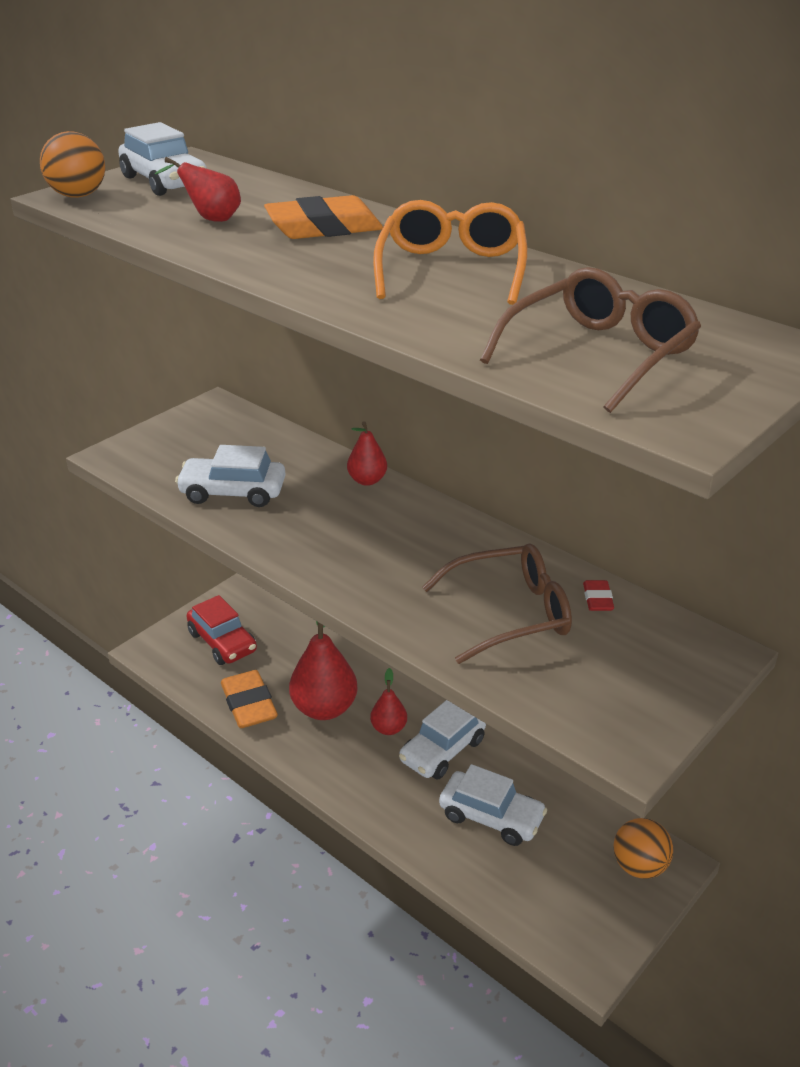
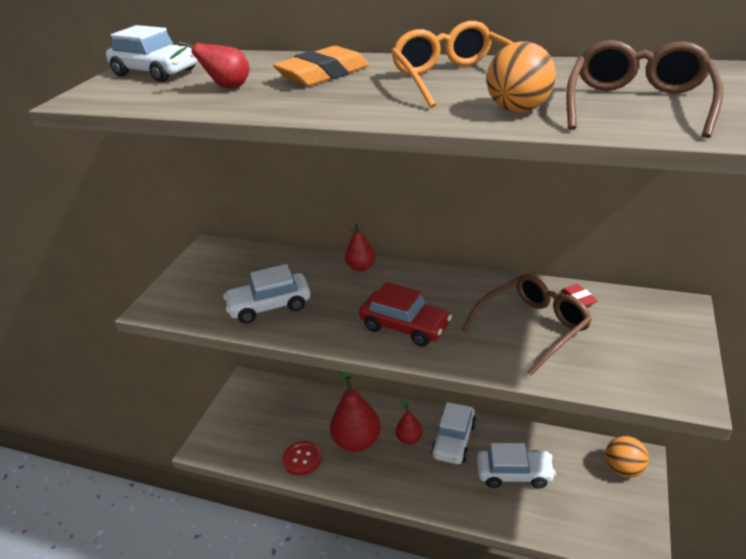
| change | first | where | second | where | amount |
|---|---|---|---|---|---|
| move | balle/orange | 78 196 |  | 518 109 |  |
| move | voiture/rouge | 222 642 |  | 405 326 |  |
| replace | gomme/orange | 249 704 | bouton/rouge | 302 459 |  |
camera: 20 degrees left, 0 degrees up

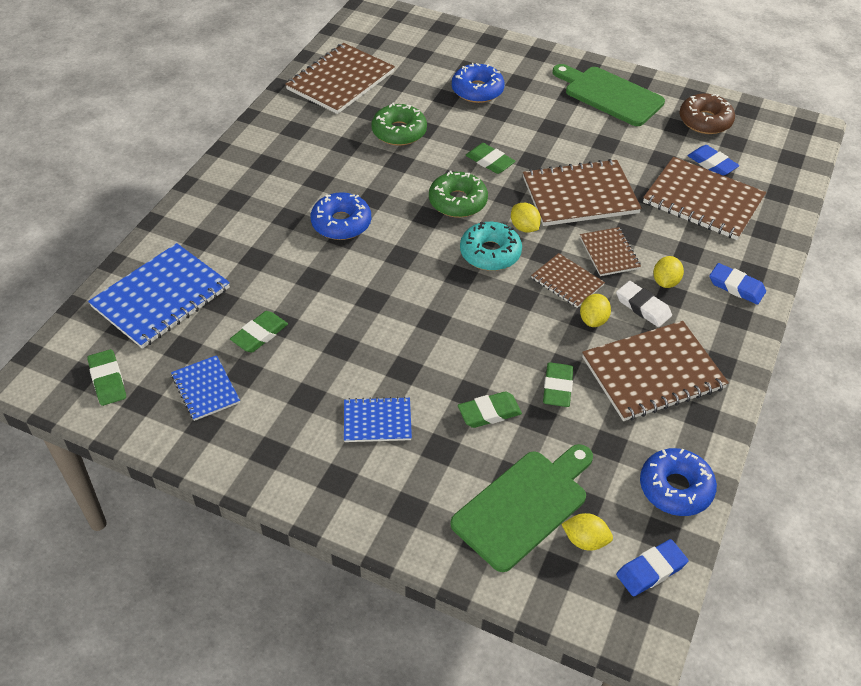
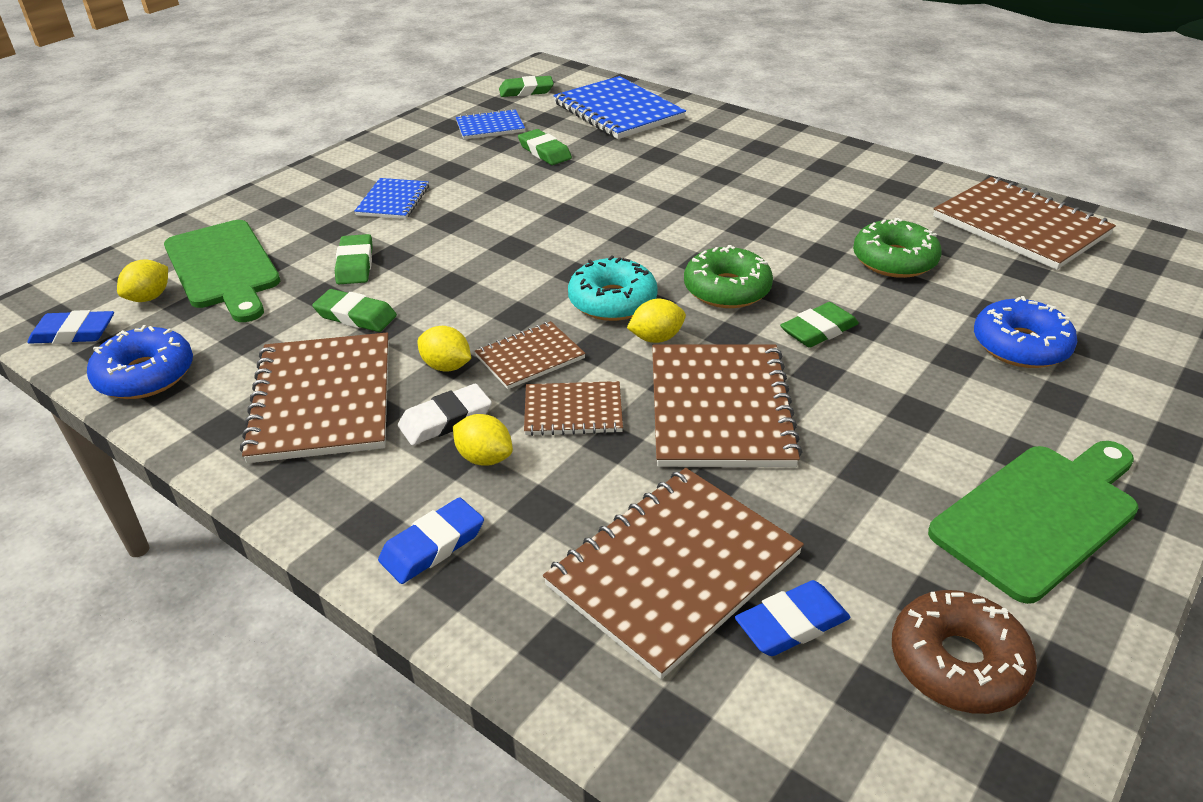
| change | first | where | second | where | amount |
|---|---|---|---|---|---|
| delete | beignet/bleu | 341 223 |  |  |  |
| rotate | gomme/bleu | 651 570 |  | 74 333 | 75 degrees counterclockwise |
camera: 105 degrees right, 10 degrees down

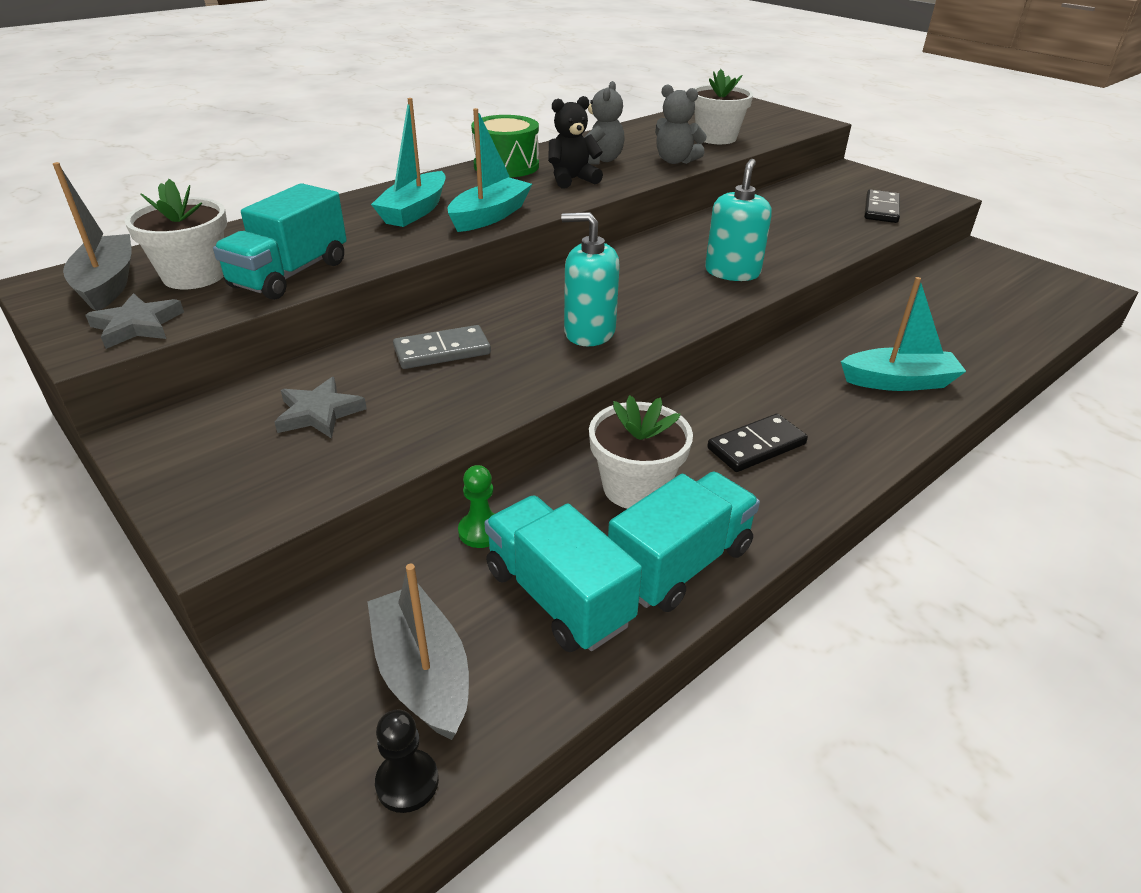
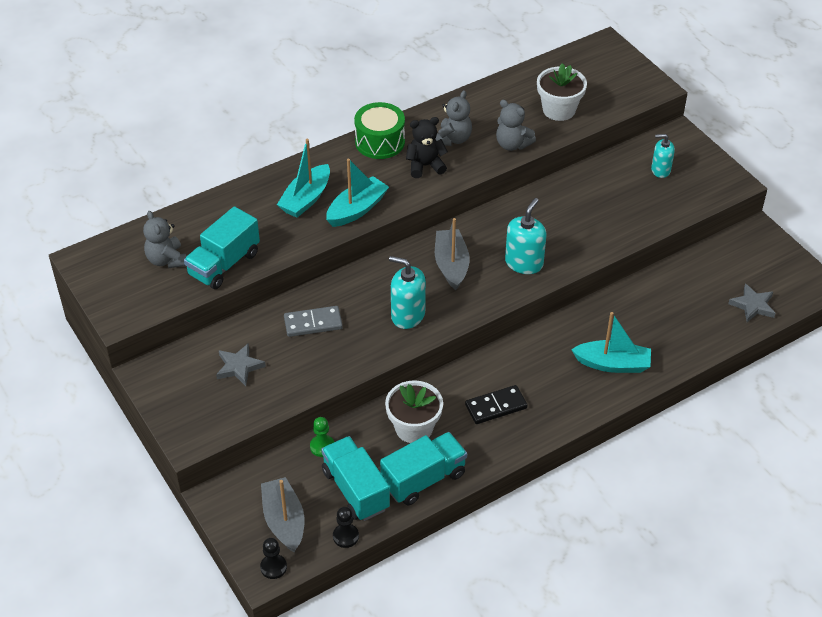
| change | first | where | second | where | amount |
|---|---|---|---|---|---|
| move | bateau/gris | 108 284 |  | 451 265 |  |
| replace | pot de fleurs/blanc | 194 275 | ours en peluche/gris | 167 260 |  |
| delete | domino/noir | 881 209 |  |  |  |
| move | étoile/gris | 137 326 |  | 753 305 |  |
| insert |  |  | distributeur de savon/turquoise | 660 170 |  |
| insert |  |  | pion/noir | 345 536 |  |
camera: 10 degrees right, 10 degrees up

--------------------------------------------------

Omit the pictures, then output every record exactly as given.

| change | first | where | second | where | amount |
|---|---|---|---|---|---|
| move | balle/orange | 78 196 |  | 518 109 |  |
| move | voiture/rouge | 222 642 |  | 405 326 |  |
| replace | gomme/orange | 249 704 | bouton/rouge | 302 459 |  |
camera: 20 degrees left, 0 degrees up

| change | first | where | second | where | amount |
|---|---|---|---|---|---|
| delete | beignet/bleu | 341 223 |  |  |  |
| rotate | gomme/bleu | 651 570 |  | 74 333 | 75 degrees counterclockwise |
camera: 105 degrees right, 10 degrees down

| change | first | where | second | where | amount |
|---|---|---|---|---|---|
| move | bateau/gris | 108 284 |  | 451 265 |  |
| replace | pot de fleurs/blanc | 194 275 | ours en peluche/gris | 167 260 |  |
| delete | domino/noir | 881 209 |  |  |  |
| move | étoile/gris | 137 326 |  | 753 305 |  |
| insert |  |  | distributeur de savon/turquoise | 660 170 |  |
| insert |  |  | pion/noir | 345 536 |  |
camera: 10 degrees right, 10 degrees up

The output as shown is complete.